Object tracking records

- Opening Delimiter -

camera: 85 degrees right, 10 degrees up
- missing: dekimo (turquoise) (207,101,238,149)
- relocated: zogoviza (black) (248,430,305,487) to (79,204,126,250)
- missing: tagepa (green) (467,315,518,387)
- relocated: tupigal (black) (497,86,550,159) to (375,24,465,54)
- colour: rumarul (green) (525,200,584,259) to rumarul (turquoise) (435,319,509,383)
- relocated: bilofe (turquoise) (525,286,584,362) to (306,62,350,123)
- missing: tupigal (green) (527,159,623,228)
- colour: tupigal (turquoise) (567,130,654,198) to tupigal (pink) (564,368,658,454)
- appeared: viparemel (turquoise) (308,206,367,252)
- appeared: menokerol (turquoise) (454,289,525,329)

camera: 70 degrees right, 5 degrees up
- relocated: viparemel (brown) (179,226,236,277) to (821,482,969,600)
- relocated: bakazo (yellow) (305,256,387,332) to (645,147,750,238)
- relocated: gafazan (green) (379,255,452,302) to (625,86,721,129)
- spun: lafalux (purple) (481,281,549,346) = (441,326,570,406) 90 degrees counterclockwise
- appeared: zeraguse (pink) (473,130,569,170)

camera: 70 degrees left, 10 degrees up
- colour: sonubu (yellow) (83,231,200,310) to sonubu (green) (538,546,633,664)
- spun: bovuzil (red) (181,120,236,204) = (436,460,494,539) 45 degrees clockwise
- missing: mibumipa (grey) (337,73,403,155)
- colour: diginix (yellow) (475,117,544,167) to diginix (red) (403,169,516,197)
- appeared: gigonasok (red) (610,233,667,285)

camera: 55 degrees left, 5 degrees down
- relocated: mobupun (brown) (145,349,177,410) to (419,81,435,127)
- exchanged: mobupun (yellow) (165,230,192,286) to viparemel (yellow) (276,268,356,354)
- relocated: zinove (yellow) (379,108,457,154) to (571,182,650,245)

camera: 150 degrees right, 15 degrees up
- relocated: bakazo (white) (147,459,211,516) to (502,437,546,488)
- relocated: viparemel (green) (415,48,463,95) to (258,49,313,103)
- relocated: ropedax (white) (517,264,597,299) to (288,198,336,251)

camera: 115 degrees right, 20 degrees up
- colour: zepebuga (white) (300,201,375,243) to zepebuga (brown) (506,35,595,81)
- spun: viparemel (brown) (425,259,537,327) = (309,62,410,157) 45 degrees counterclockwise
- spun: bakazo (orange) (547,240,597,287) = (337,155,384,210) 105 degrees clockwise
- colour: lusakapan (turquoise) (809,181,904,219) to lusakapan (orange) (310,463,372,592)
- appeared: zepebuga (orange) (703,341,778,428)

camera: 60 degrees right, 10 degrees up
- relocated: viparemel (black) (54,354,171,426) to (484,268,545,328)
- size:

- Closing Delimiter -

# EXERCISE INSTRUCTIONS
All lines above from the one containing "- missing: dekimo" to the one containing "- relocated: bilofe" must be repeated exactly, both lines included, and no others.

# WRITTEN ANSWER
- missing: dekimo (turquoise) (207,101,238,149)
- relocated: zogoviza (black) (248,430,305,487) to (79,204,126,250)
- missing: tagepa (green) (467,315,518,387)
- relocated: tupigal (black) (497,86,550,159) to (375,24,465,54)
- colour: rumarul (green) (525,200,584,259) to rumarul (turquoise) (435,319,509,383)
- relocated: bilofe (turquoise) (525,286,584,362) to (306,62,350,123)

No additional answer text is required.